Task brief: The reply should contain every entry below exactly as written, with no images.

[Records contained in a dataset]

•••••

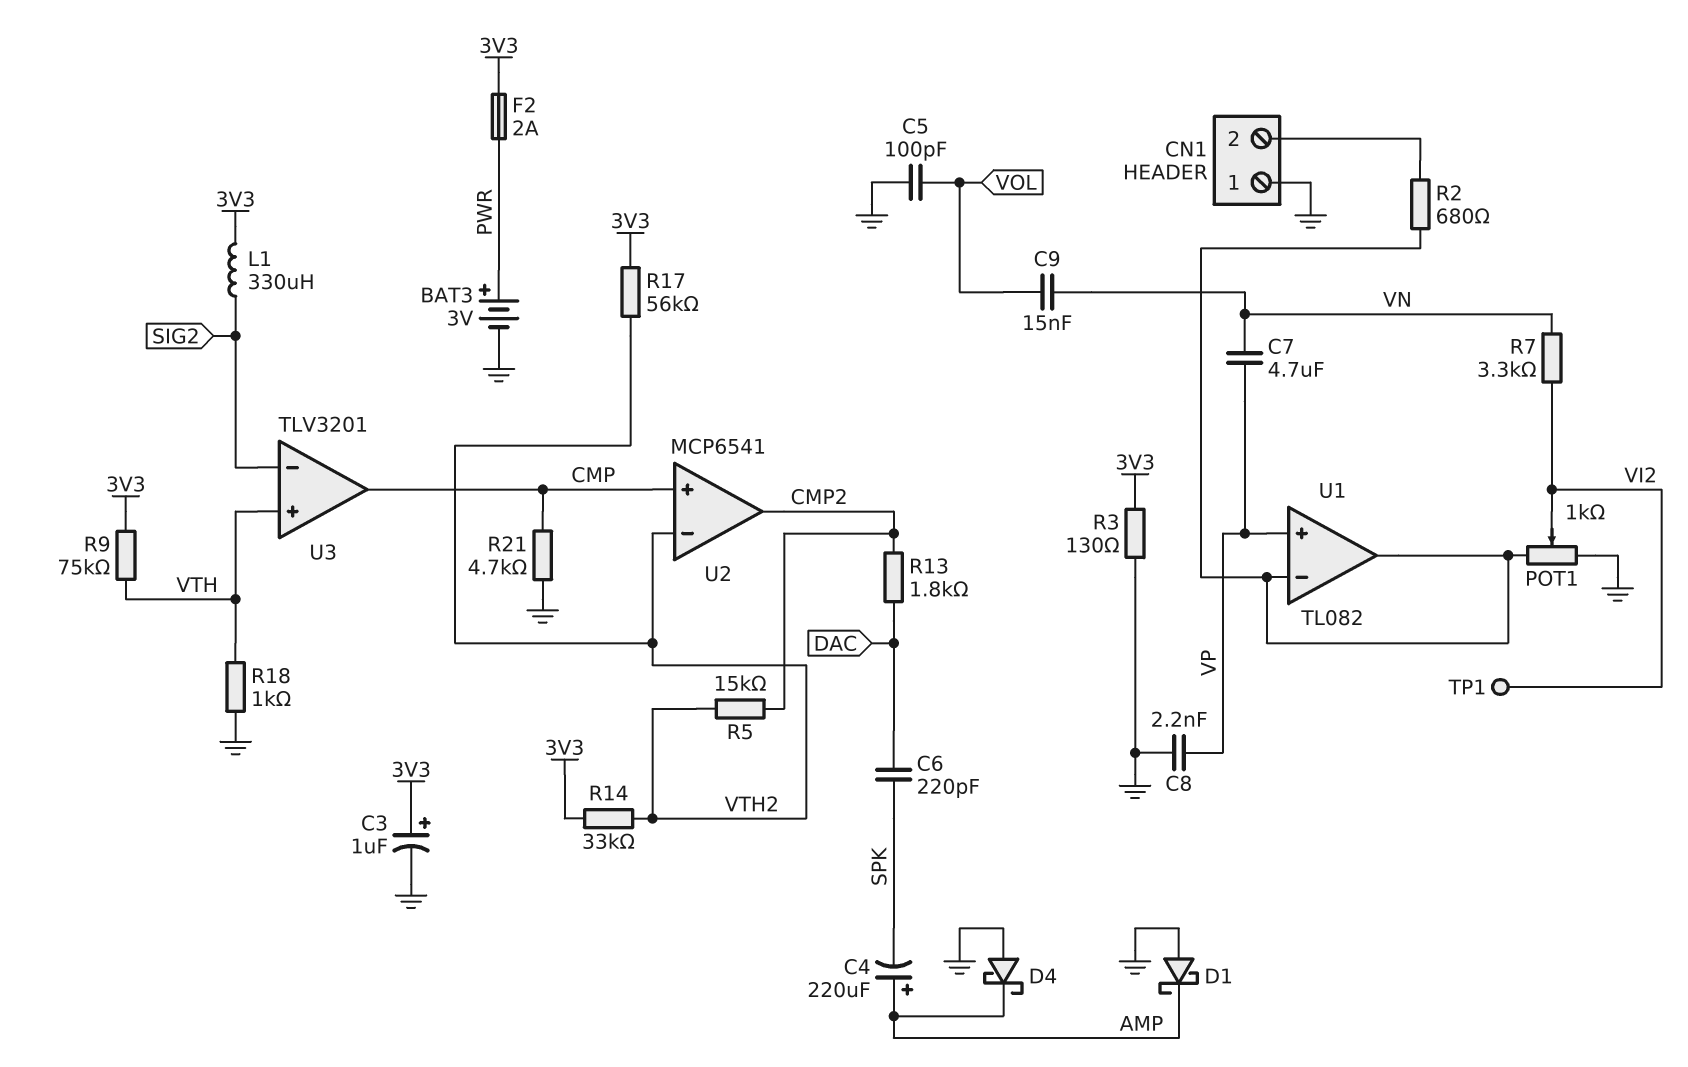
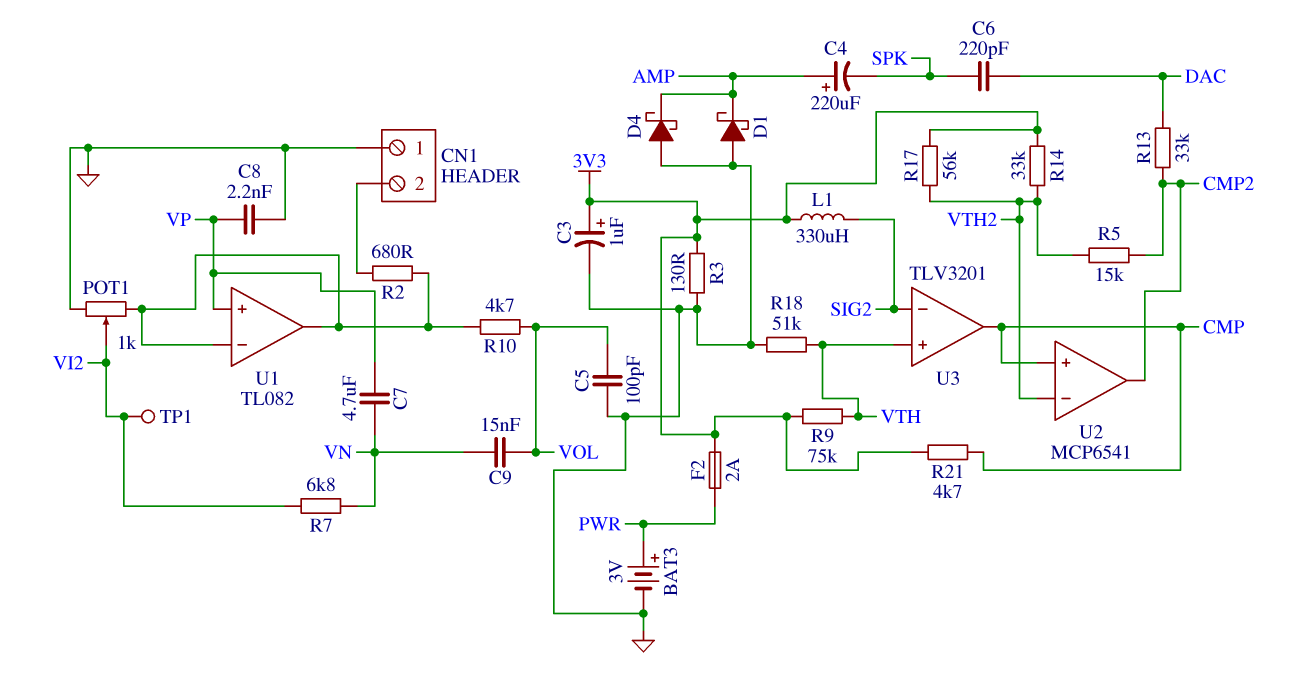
R7: 3.3k (VI2, VN) -> 6.8k (VI2, VN)
R10: none -> 4.7k (U1/in-, VOL)
R13: 1.8k (CMP2, DAC) -> 33k (CMP2, DAC)
R18: 1k (GND, VTH) -> 51k (GND, VTH)
R21: 4.7k (CMP, GND) -> 4.7k (3V3, CMP)

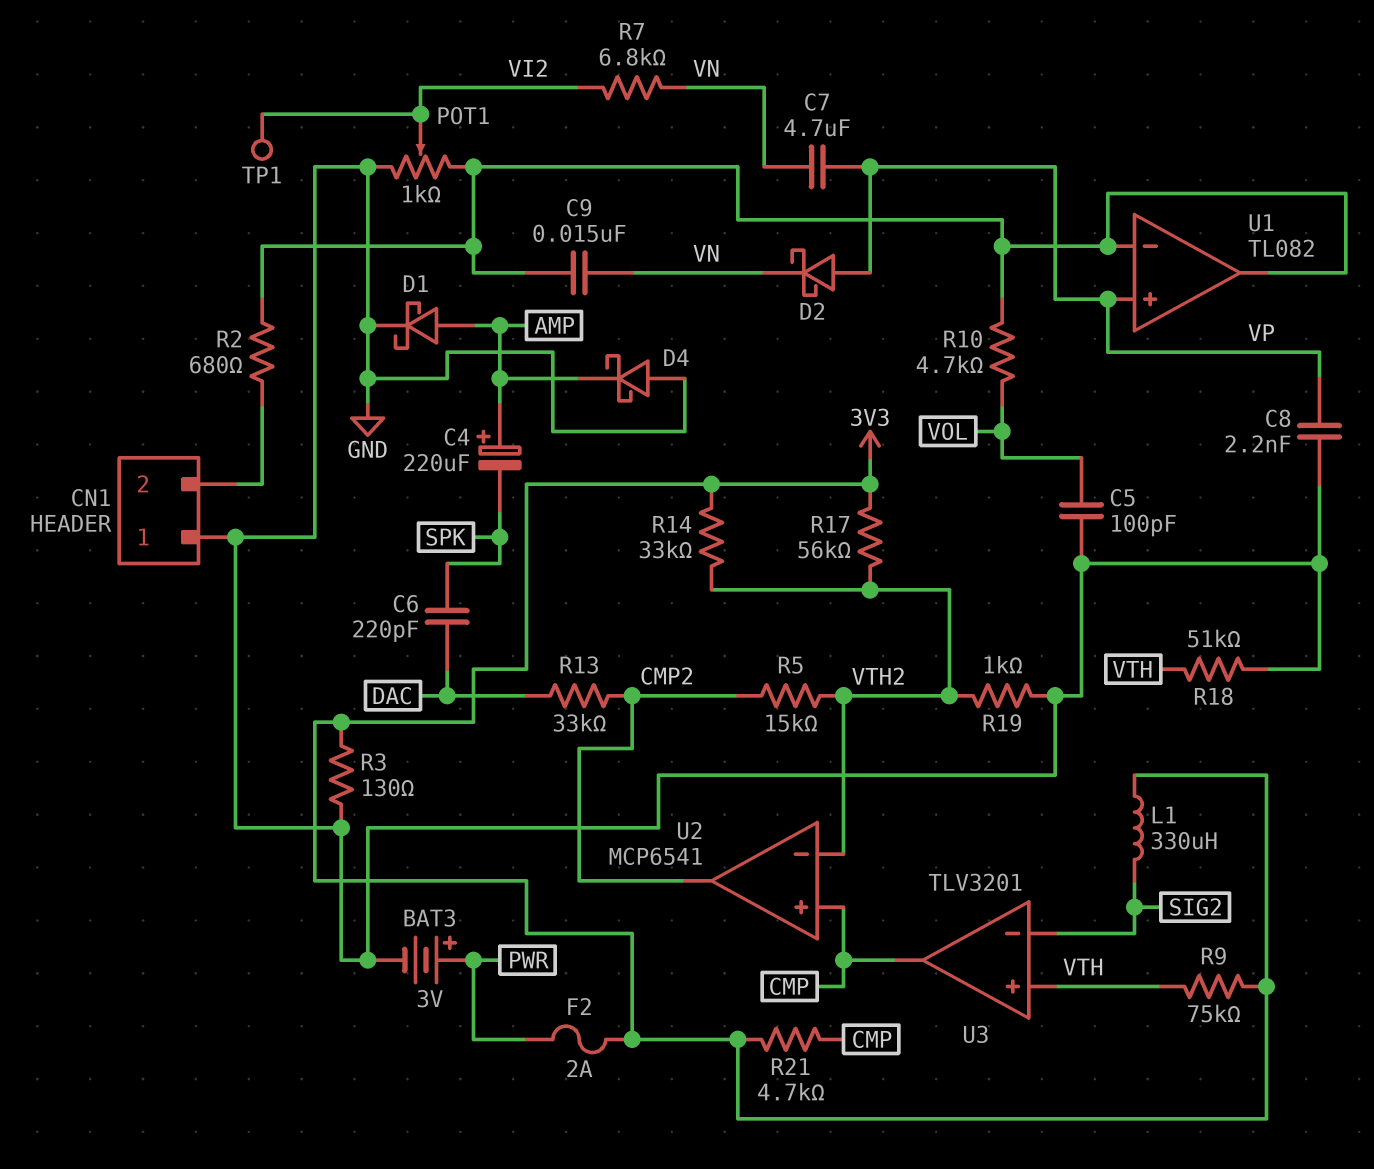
C3: 1uF (plus 3V3, minus GND) -> none
C9: 15nF (VN, VOL) -> 15nF (U1/in-, VN)
D1: schottky (A GND, K AMP) -> schottky (A AMP, K GND)
D2: none -> schottky (A VP, K VN)
R19: none -> 1k (GND, VTH2)

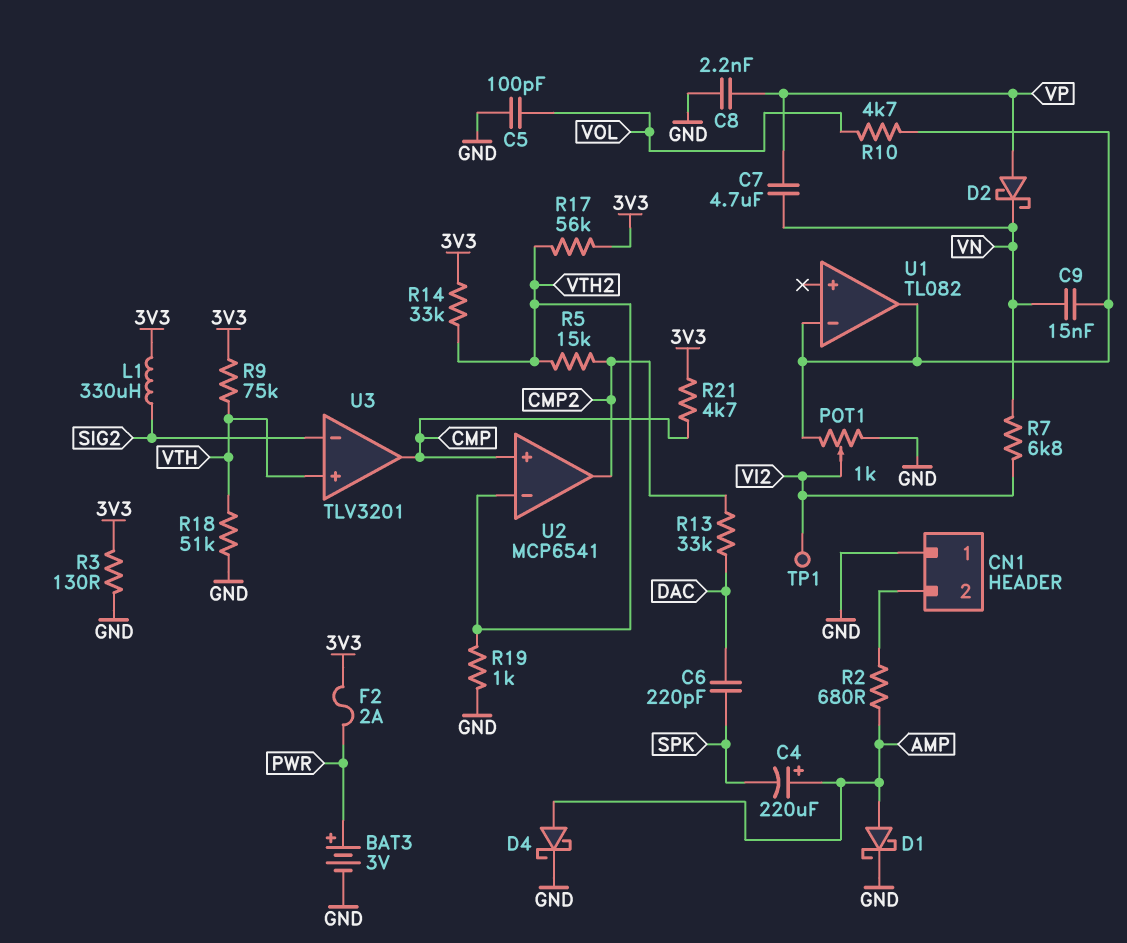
D4: schottky (A GND, K AMP) -> schottky (A AMP, K GND)
R2: 680 (CN1/2, U1/in-) -> 680 (AMP, CN1/2)
U1 pin in+: VP -> none

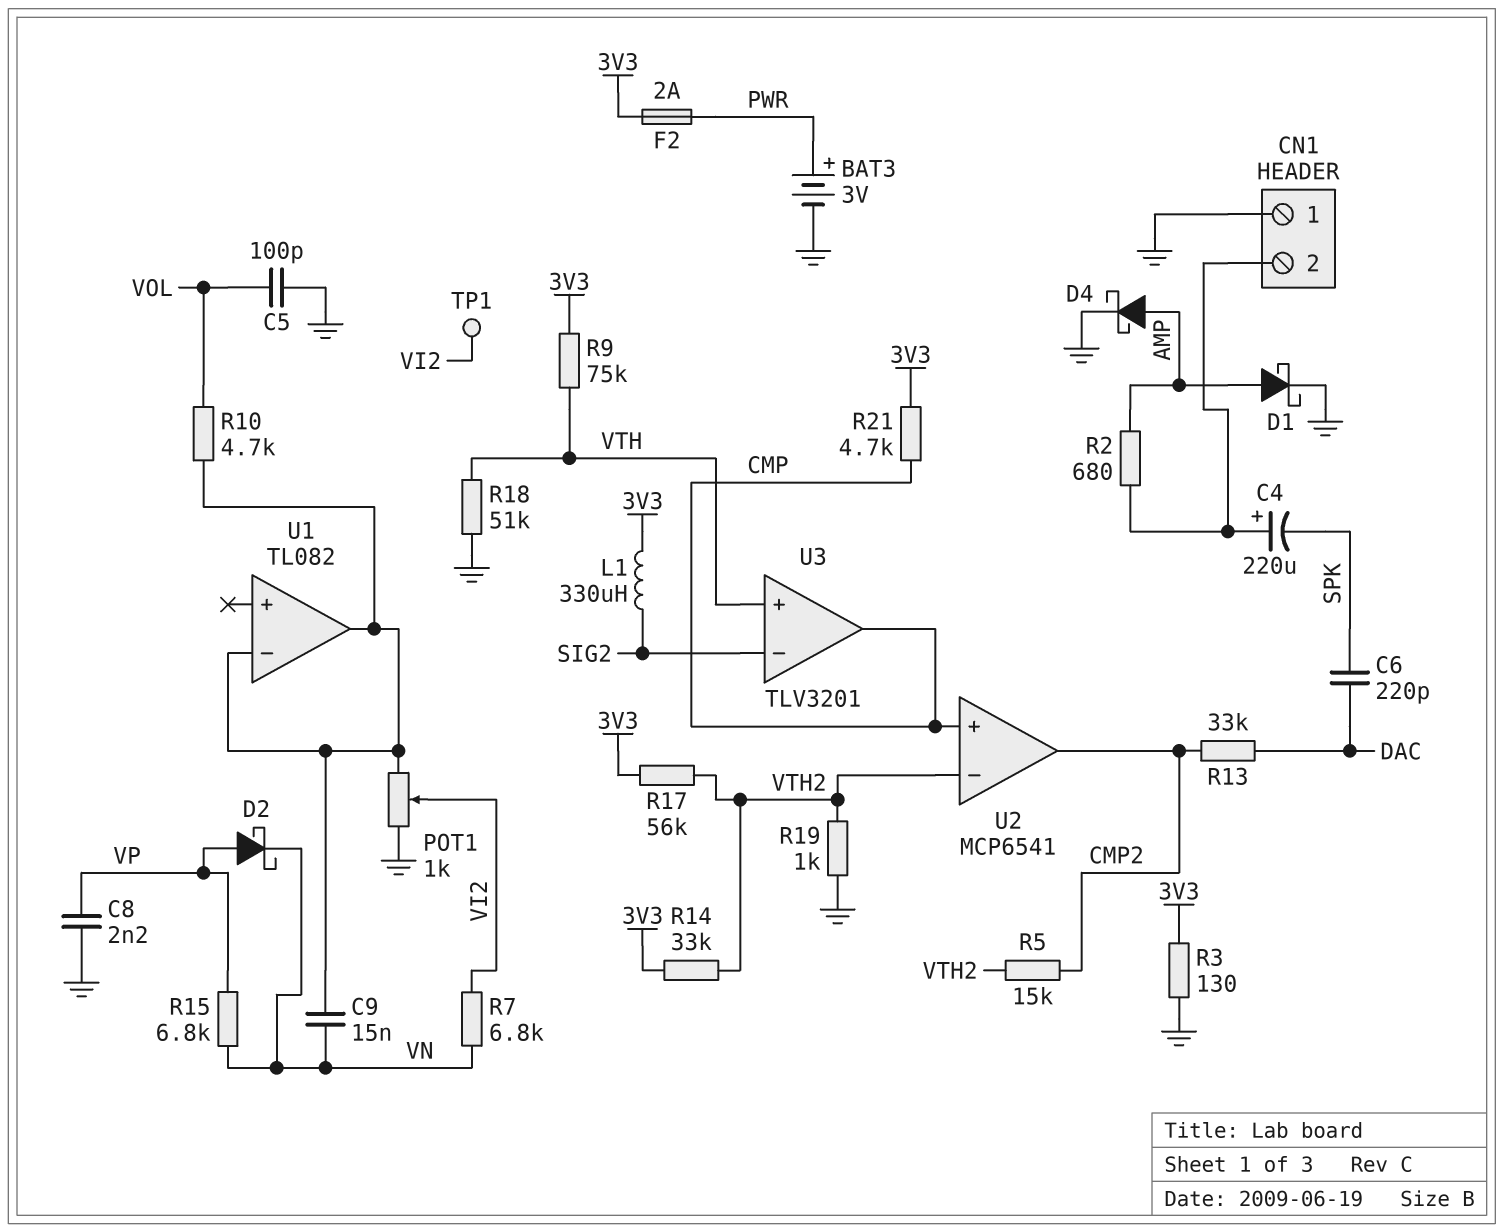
C4: 220uF (plus AMP, minus SPK) -> 220uF (plus CN1/2, minus SPK)
C7: 4.7uF (VN, VP) -> none
R15: none -> 6.8k (VN, VP)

•••••

Result of this task:
R7: 3.3k (VI2, VN) -> 6.8k (VI2, VN)
R10: none -> 4.7k (U1/in-, VOL)
R13: 1.8k (CMP2, DAC) -> 33k (CMP2, DAC)
R18: 1k (GND, VTH) -> 51k (GND, VTH)
R21: 4.7k (CMP, GND) -> 4.7k (3V3, CMP)

C3: 1uF (plus 3V3, minus GND) -> none
C9: 15nF (VN, VOL) -> 15nF (U1/in-, VN)
D1: schottky (A GND, K AMP) -> schottky (A AMP, K GND)
D2: none -> schottky (A VP, K VN)
R19: none -> 1k (GND, VTH2)

D4: schottky (A GND, K AMP) -> schottky (A AMP, K GND)
R2: 680 (CN1/2, U1/in-) -> 680 (AMP, CN1/2)
U1 pin in+: VP -> none

C4: 220uF (plus AMP, minus SPK) -> 220uF (plus CN1/2, minus SPK)
C7: 4.7uF (VN, VP) -> none
R15: none -> 6.8k (VN, VP)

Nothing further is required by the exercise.